**What you will do:**
Take the line with "orange wallet [163,270,224,320] -> none" and all lines after it, through the end of the records below, and repeat them exactly.

══════════

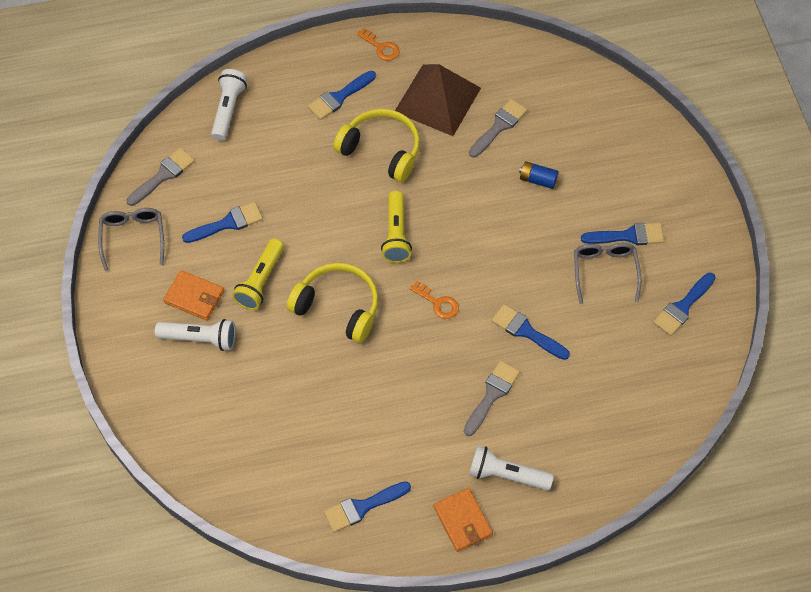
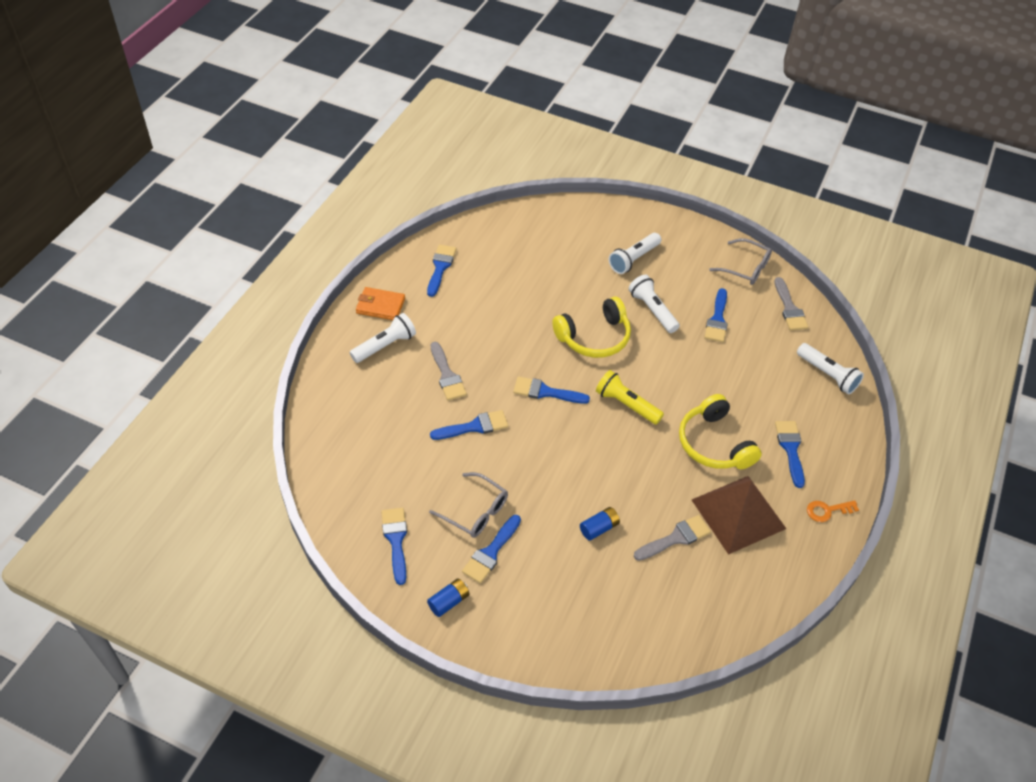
camera: 125 degrees right, 10 degrees down
orange wallet [163,270,224,320] -> none
yellow flashlight [232,239,284,310] -> white flashlight [629,275,680,333]
yellow headphones [333,109,420,182] -> yellow headphones turned 90 degrees clockwise [679,394,762,469]
orange key [410,281,459,319] -> blue brush [513,376,590,404]
grey brush [469,99,527,158] -> grey brush turned 105 degrees counterclockwise [634,515,711,561]
none -> blue battery [427,578,470,617]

══════════

**Output:**
orange wallet [163,270,224,320] -> none
yellow flashlight [232,239,284,310] -> white flashlight [629,275,680,333]
yellow headphones [333,109,420,182] -> yellow headphones turned 90 degrees clockwise [679,394,762,469]
orange key [410,281,459,319] -> blue brush [513,376,590,404]
grey brush [469,99,527,158] -> grey brush turned 105 degrees counterclockwise [634,515,711,561]
none -> blue battery [427,578,470,617]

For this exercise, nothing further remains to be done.